## WORK REQUIRED
From the first line to the last, restate every record word for word, leaving out the pictures.

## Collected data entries
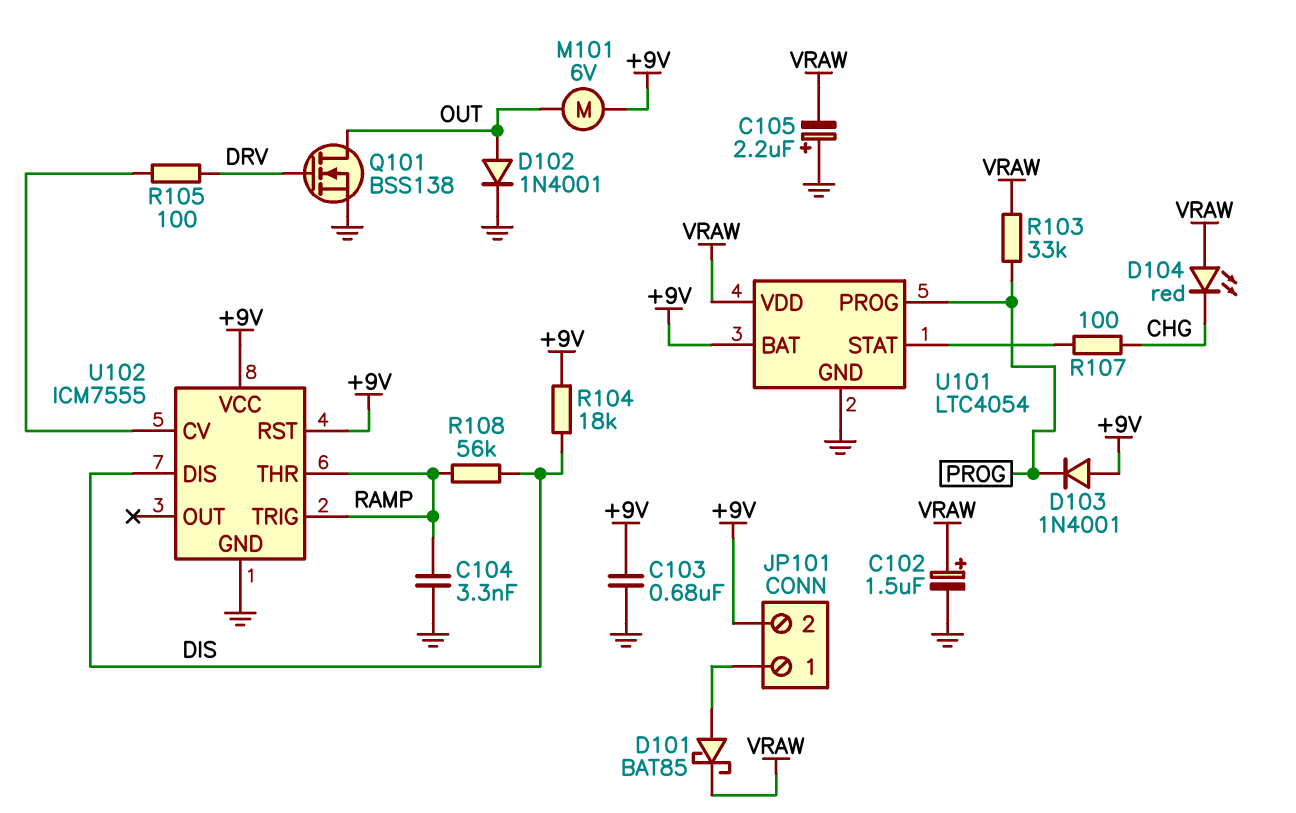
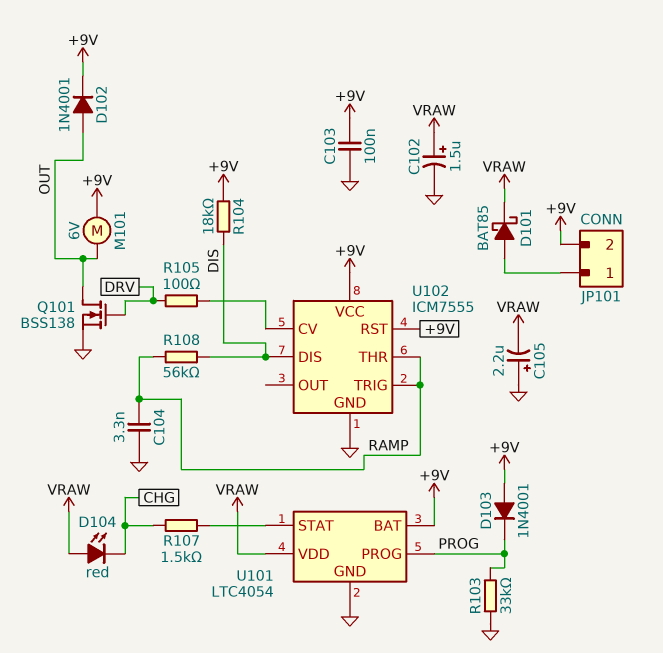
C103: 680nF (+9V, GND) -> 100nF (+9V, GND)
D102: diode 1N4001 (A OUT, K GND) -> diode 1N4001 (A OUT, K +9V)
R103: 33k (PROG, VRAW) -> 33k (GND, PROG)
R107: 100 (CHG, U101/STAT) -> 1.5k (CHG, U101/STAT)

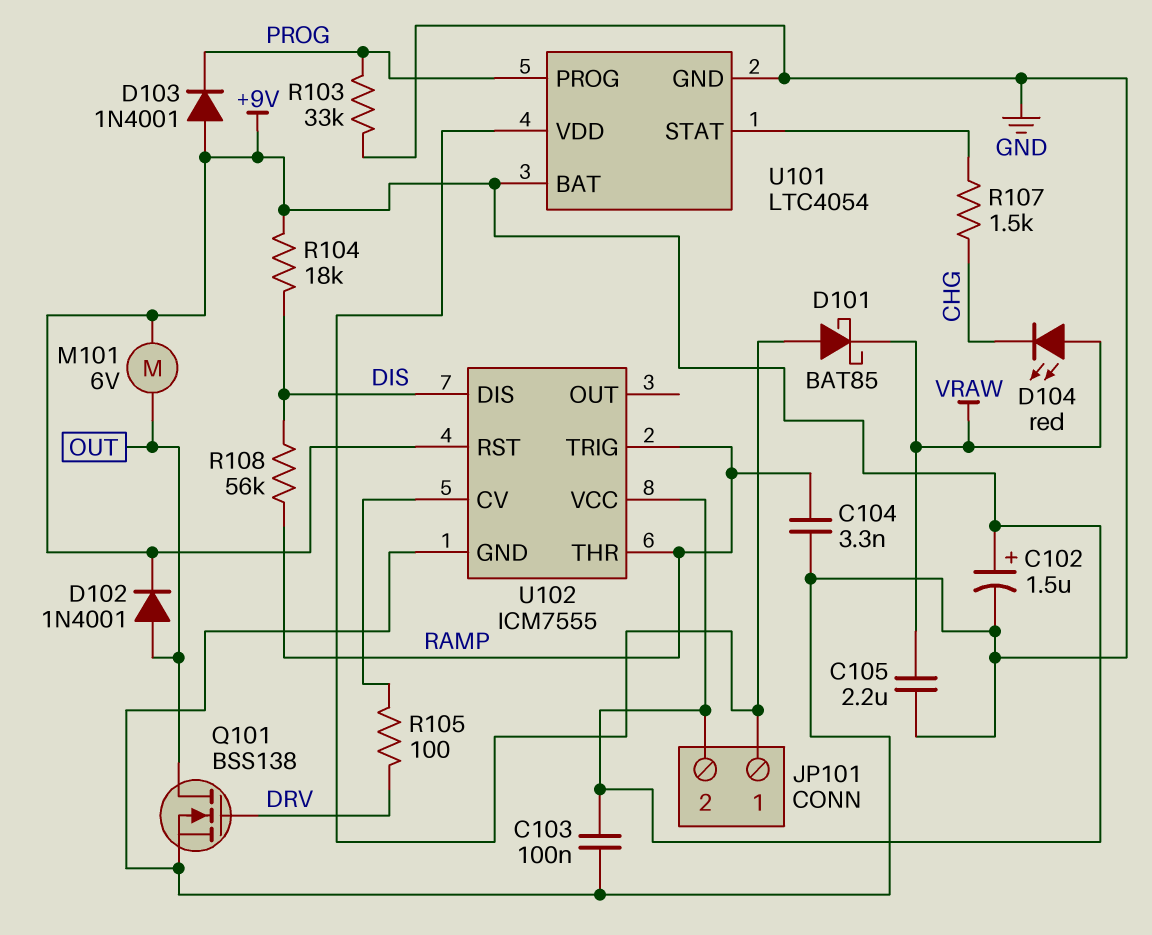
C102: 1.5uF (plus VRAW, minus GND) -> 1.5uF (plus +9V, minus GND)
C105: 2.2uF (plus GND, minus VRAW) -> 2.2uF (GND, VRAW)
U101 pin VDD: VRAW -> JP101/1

## FINISHED EXERCISE
C103: 680nF (+9V, GND) -> 100nF (+9V, GND)
D102: diode 1N4001 (A OUT, K GND) -> diode 1N4001 (A OUT, K +9V)
R103: 33k (PROG, VRAW) -> 33k (GND, PROG)
R107: 100 (CHG, U101/STAT) -> 1.5k (CHG, U101/STAT)

C102: 1.5uF (plus VRAW, minus GND) -> 1.5uF (plus +9V, minus GND)
C105: 2.2uF (plus GND, minus VRAW) -> 2.2uF (GND, VRAW)
U101 pin VDD: VRAW -> JP101/1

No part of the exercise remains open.